▶ **Work instruction**:
Make an exact copy of the records, dropping all pictures.

Version difference data
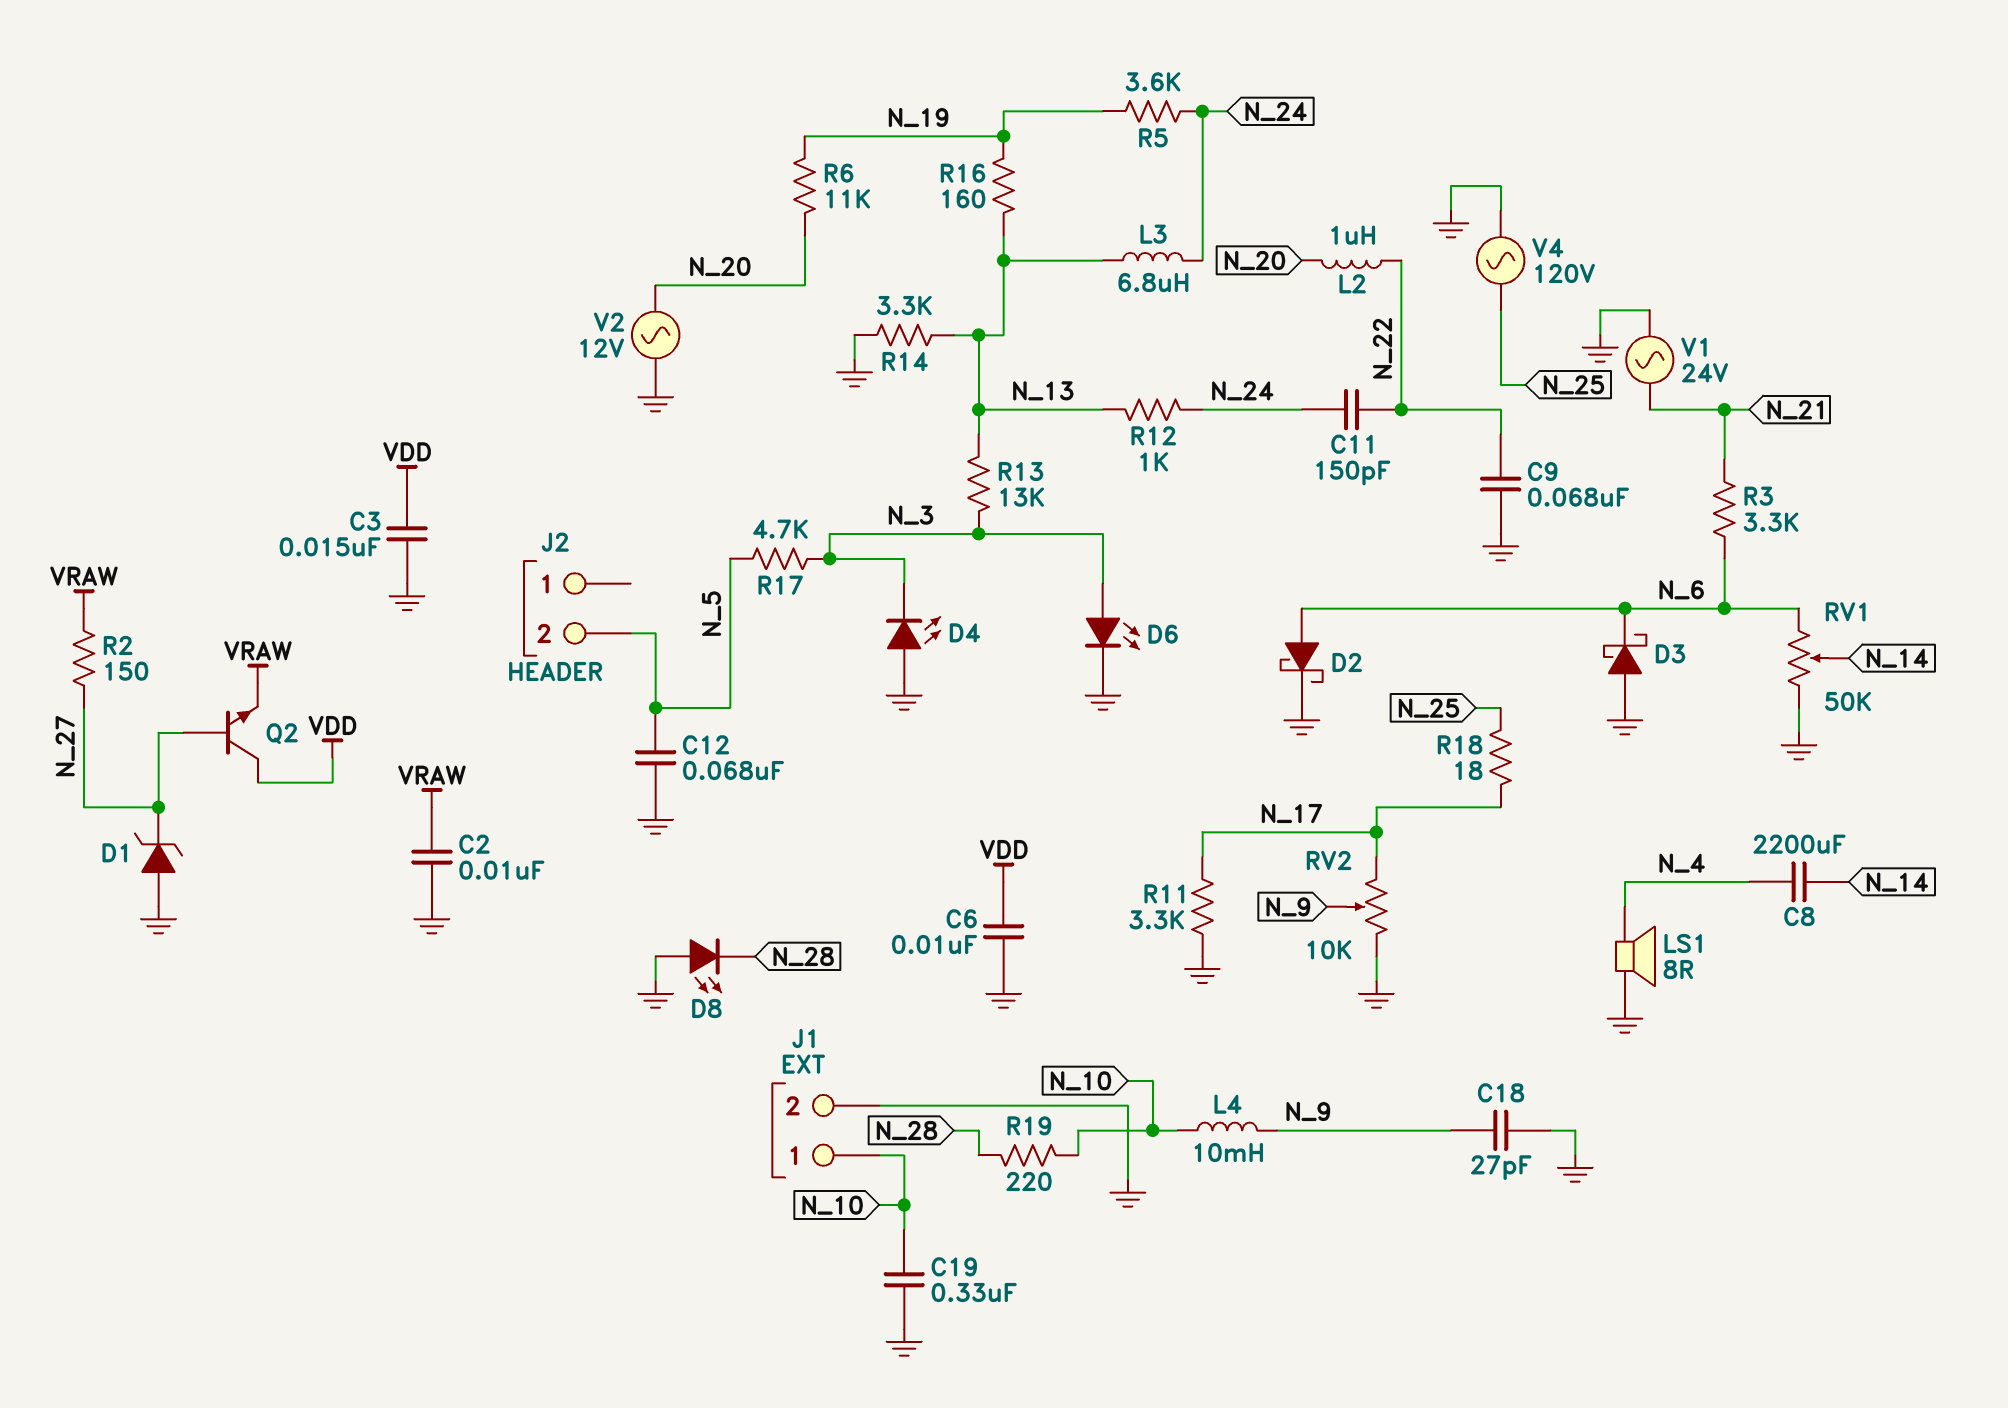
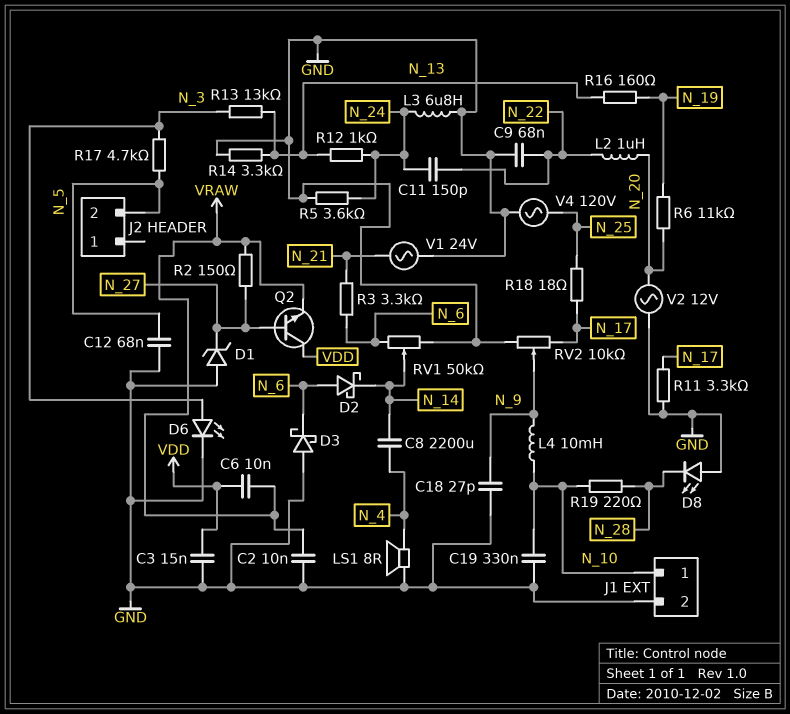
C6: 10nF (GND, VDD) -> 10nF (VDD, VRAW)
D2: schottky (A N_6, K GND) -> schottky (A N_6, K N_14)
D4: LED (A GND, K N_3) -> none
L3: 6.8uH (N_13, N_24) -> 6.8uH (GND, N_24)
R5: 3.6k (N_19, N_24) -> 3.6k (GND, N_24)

▶ **Written solution**:
C6: 10nF (GND, VDD) -> 10nF (VDD, VRAW)
D2: schottky (A N_6, K GND) -> schottky (A N_6, K N_14)
D4: LED (A GND, K N_3) -> none
L3: 6.8uH (N_13, N_24) -> 6.8uH (GND, N_24)
R5: 3.6k (N_19, N_24) -> 3.6k (GND, N_24)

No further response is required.